:: Task requirements ::
Extract every line of the listing below without changing anything, and leave out the picture lines.

:: Exercise material ::

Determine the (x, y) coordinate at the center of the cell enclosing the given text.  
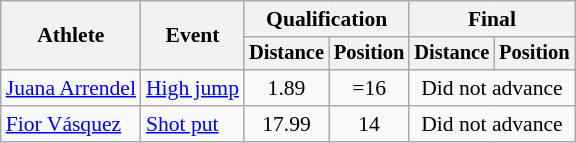
17.99 (286, 124)
Event (192, 36)
1.89 (286, 88)
Juana Arrendel (71, 88)
=16 (369, 88)
14 (369, 124)
Qualification (326, 19)
Shot put (192, 124)
High jump (192, 88)
Athlete (71, 36)
Fior Vásquez (71, 124)
Final (492, 19)
Locate the cell with the specified text and output its [x, y] center coordinate. 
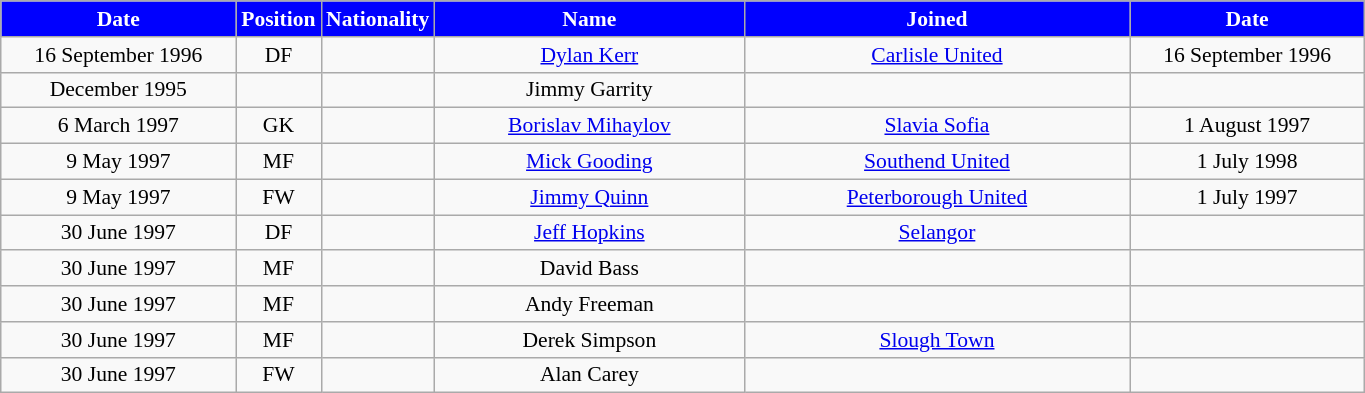
1 August 1997 [1248, 126]
Joined [936, 19]
Jimmy Quinn [589, 197]
Southend United [936, 162]
Andy Freeman [589, 304]
1 July 1998 [1248, 162]
Carlisle United [936, 55]
Derek Simpson [589, 340]
David Bass [589, 269]
Jeff Hopkins [589, 233]
6 March 1997 [118, 126]
Slavia Sofia [936, 126]
Position [278, 19]
Mick Gooding [589, 162]
Slough Town [936, 340]
December 1995 [118, 90]
Alan Carey [589, 375]
Name [589, 19]
GK [278, 126]
Peterborough United [936, 197]
Selangor [936, 233]
Dylan Kerr [589, 55]
Jimmy Garrity [589, 90]
1 July 1997 [1248, 197]
Nationality [378, 19]
Borislav Mihaylov [589, 126]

:: Task response ::
Determine the (x, y) coordinate at the center of the cell enclosing the given text.  
17.99 (286, 124)
Event (192, 36)
1.89 (286, 88)
Juana Arrendel (71, 88)
=16 (369, 88)
14 (369, 124)
Qualification (326, 19)
Shot put (192, 124)
High jump (192, 88)
Athlete (71, 36)
Fior Vásquez (71, 124)
Final (492, 19)
Locate the cell with the specified text and output its [x, y] center coordinate. 
1 August 1997 [1248, 126]
Joined [936, 19]
Jimmy Quinn [589, 197]
Southend United [936, 162]
Andy Freeman [589, 304]
1 July 1998 [1248, 162]
Carlisle United [936, 55]
Derek Simpson [589, 340]
David Bass [589, 269]
Jeff Hopkins [589, 233]
6 March 1997 [118, 126]
Slavia Sofia [936, 126]
Position [278, 19]
Mick Gooding [589, 162]
Slough Town [936, 340]
December 1995 [118, 90]
Alan Carey [589, 375]
Name [589, 19]
GK [278, 126]
Peterborough United [936, 197]
Selangor [936, 233]
Dylan Kerr [589, 55]
Jimmy Garrity [589, 90]
1 July 1997 [1248, 197]
Nationality [378, 19]
Borislav Mihaylov [589, 126]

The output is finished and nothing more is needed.